[Extracted records]
[Start of Attachment]

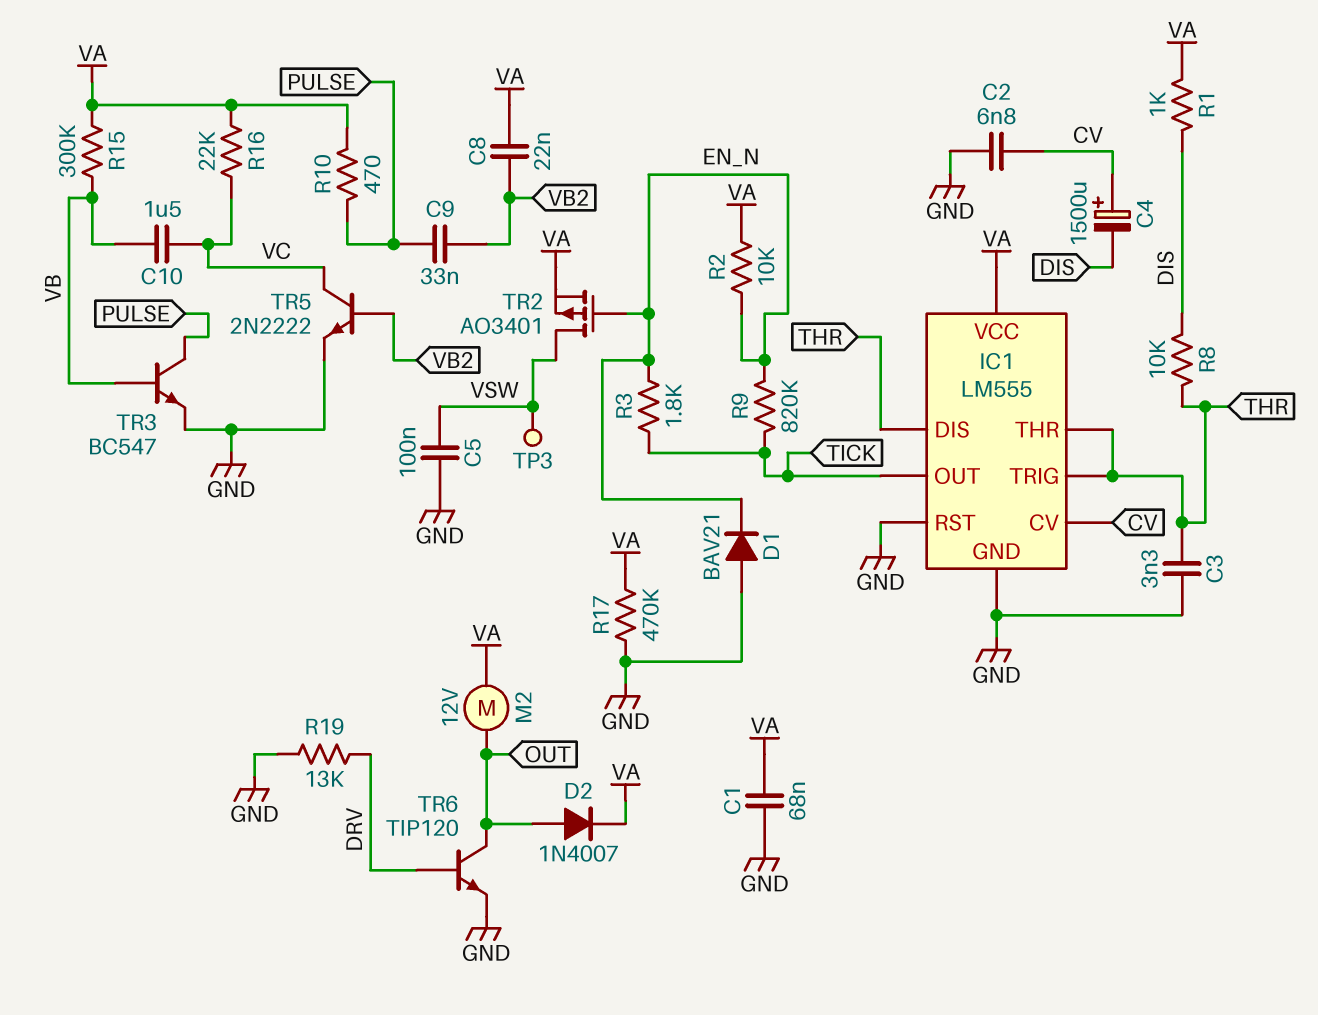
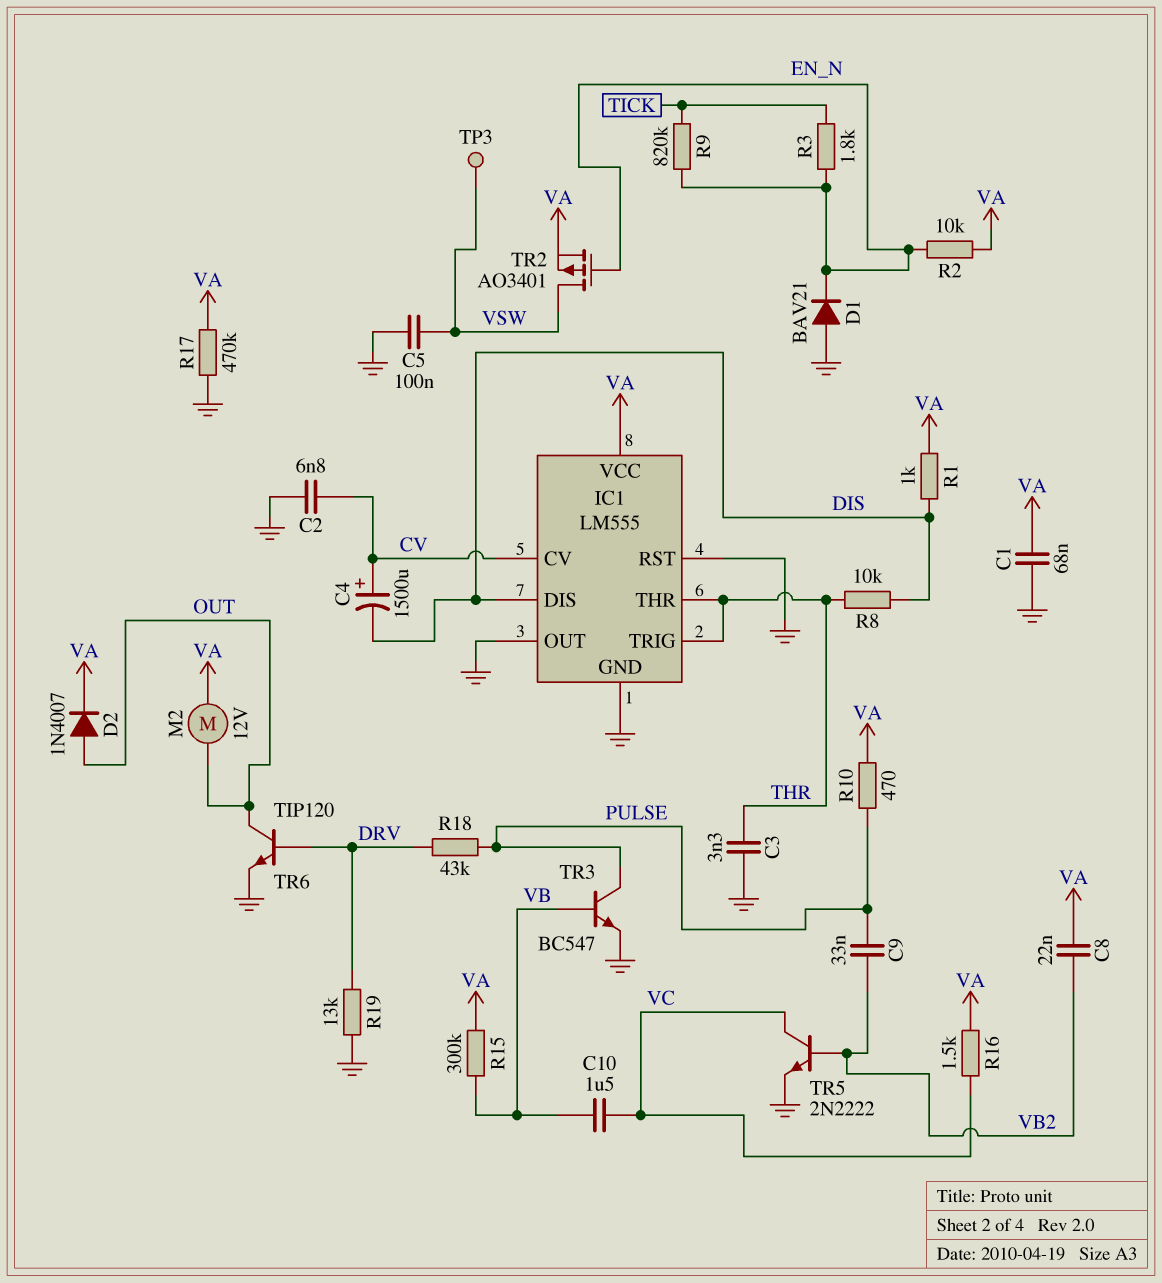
IC1 pin DIS: THR -> DIS
IC1 pin OUT: TICK -> GND
R16: 22k (VA, VC) -> 1.5k (VA, VC)
R18: none -> 43k (DRV, PULSE)

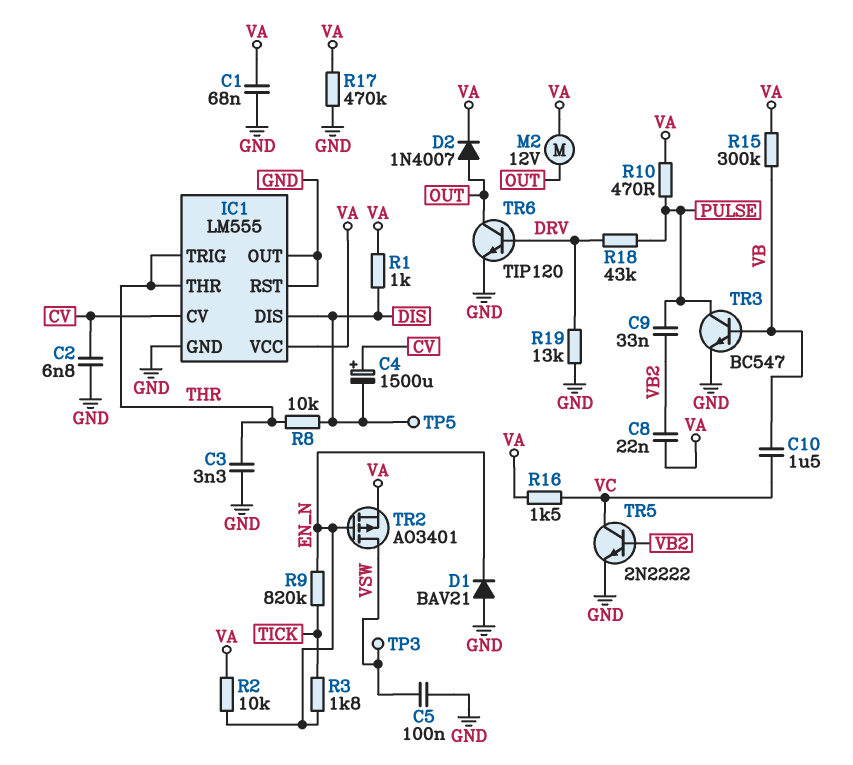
TP5: none -> test point (DIS)

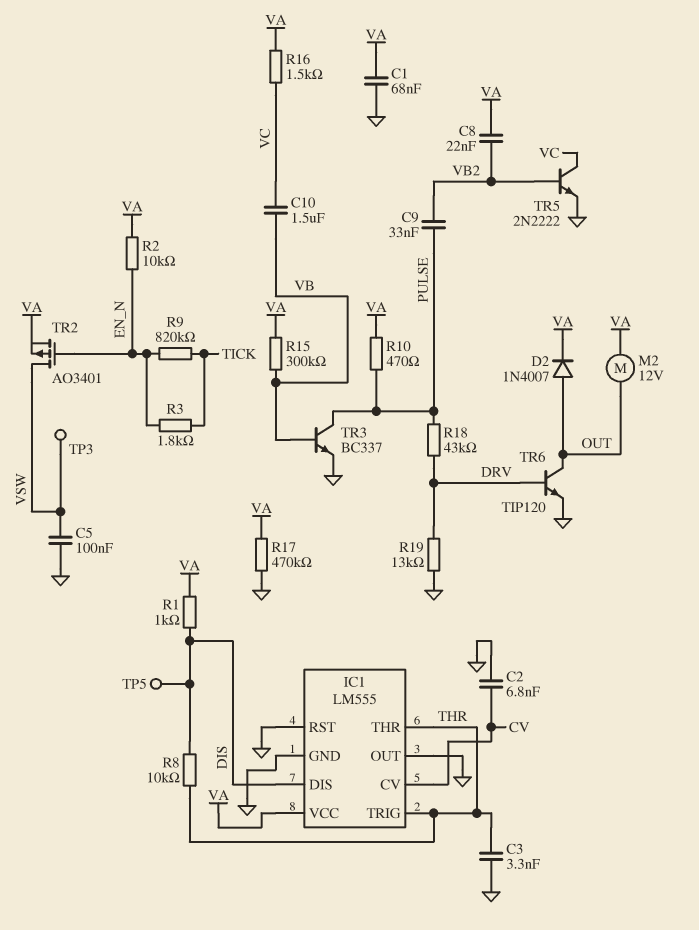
C4: 1500uF (plus CV, minus DIS) -> none
D1: diode BAV21 (A GND, K EN_N) -> none
TR3: NPN BC547 (B VB, C PULSE, E GND) -> NPN BC337 (B VB, C PULSE, E GND)

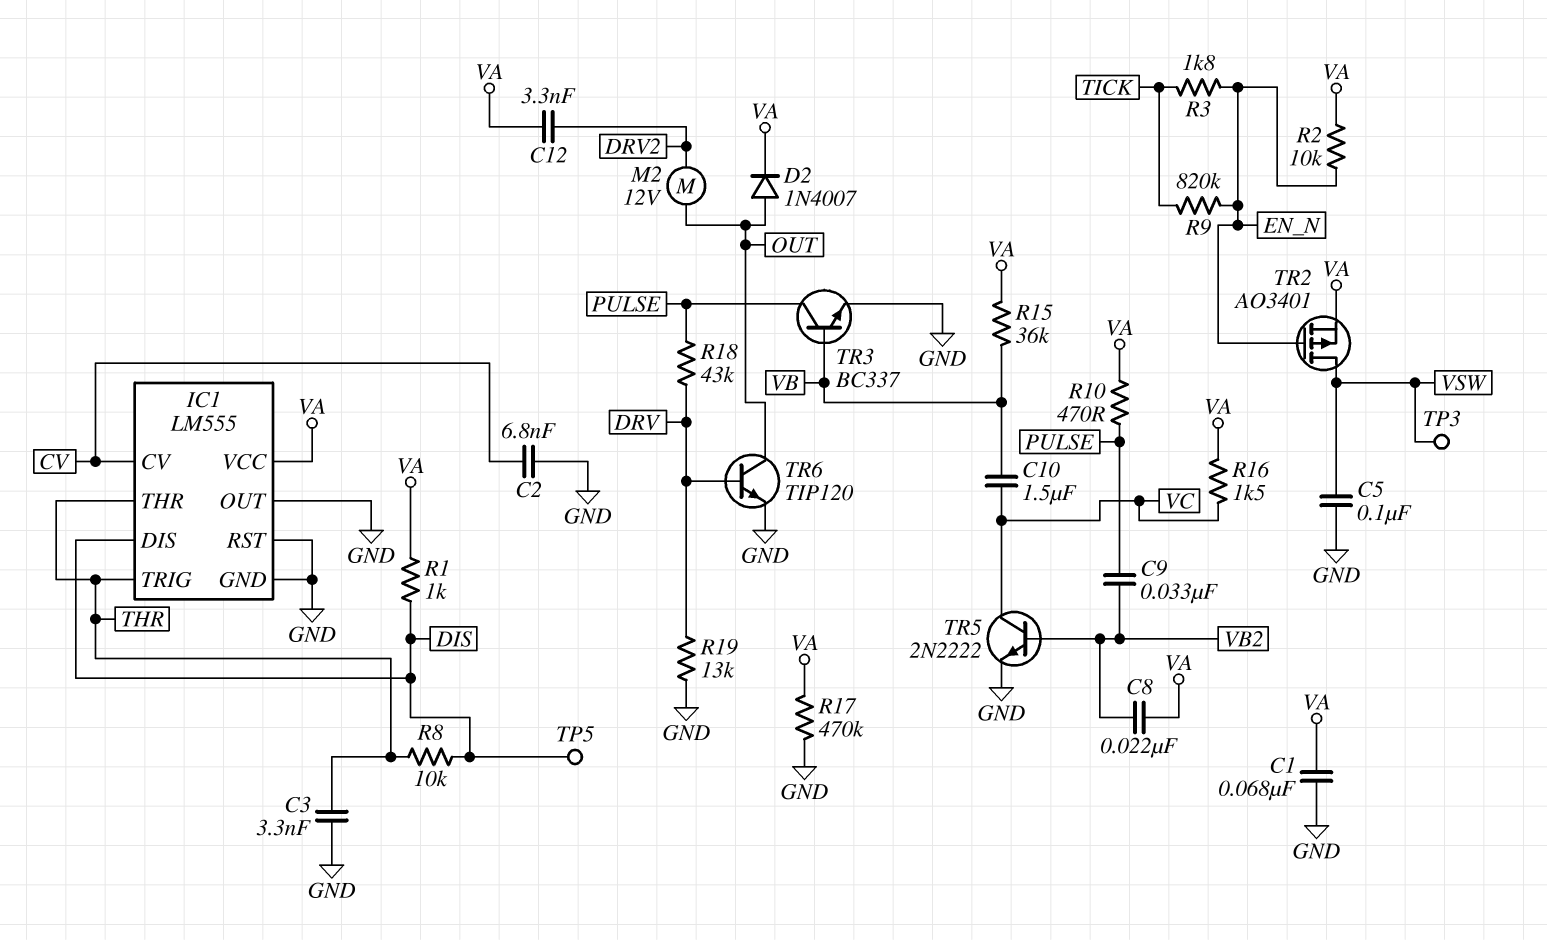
C12: none -> 3.3nF (DRV2, VA)
M2: motor 12V (OUT, VA) -> motor 12V (DRV2, OUT)
R15: 300k (VA, VB) -> 36k (VA, VB)

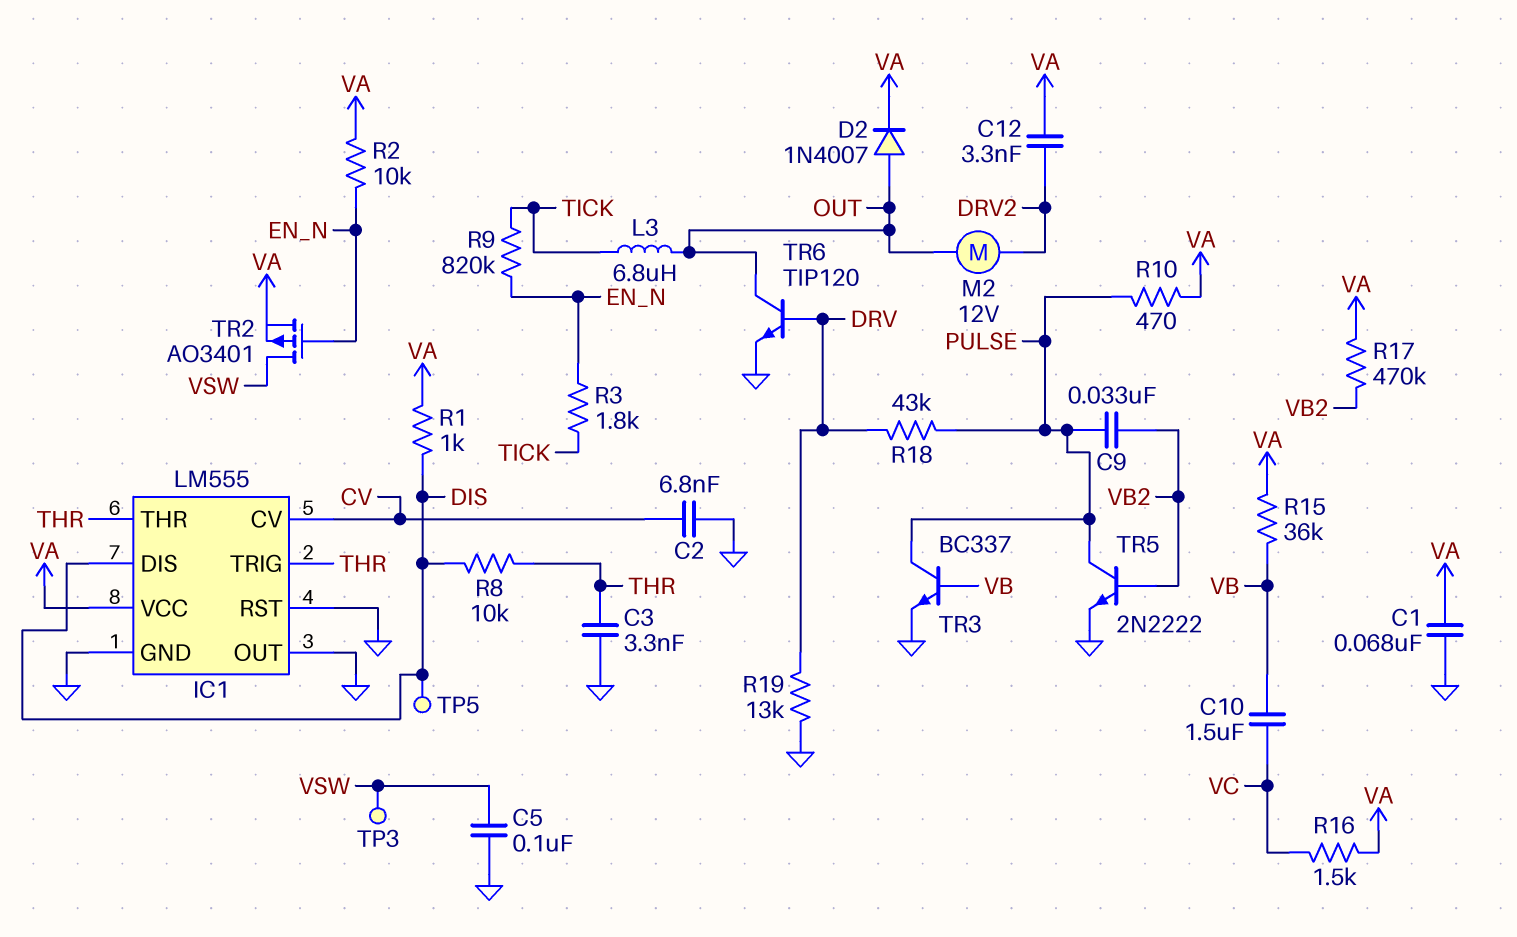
C8: 22nF (VA, VB2) -> none
L3: none -> 6.8uH (OUT, TICK)
R17: 470k (GND, VA) -> 470k (VA, VB2)
TR5: NPN 2N2222 (B VB2, C VC, E GND) -> NPN 2N2222 (B VB2, C PULSE, E GND)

[End of Attachment]

» **What the task requires**
Output the lines, exactly: the first line of the entries above, every line after it, and the line with "M2: motor 12V" as the last. No pictures.

» **Solution for this problem**
IC1 pin DIS: THR -> DIS
IC1 pin OUT: TICK -> GND
R16: 22k (VA, VC) -> 1.5k (VA, VC)
R18: none -> 43k (DRV, PULSE)

TP5: none -> test point (DIS)

C4: 1500uF (plus CV, minus DIS) -> none
D1: diode BAV21 (A GND, K EN_N) -> none
TR3: NPN BC547 (B VB, C PULSE, E GND) -> NPN BC337 (B VB, C PULSE, E GND)

C12: none -> 3.3nF (DRV2, VA)
M2: motor 12V (OUT, VA) -> motor 12V (DRV2, OUT)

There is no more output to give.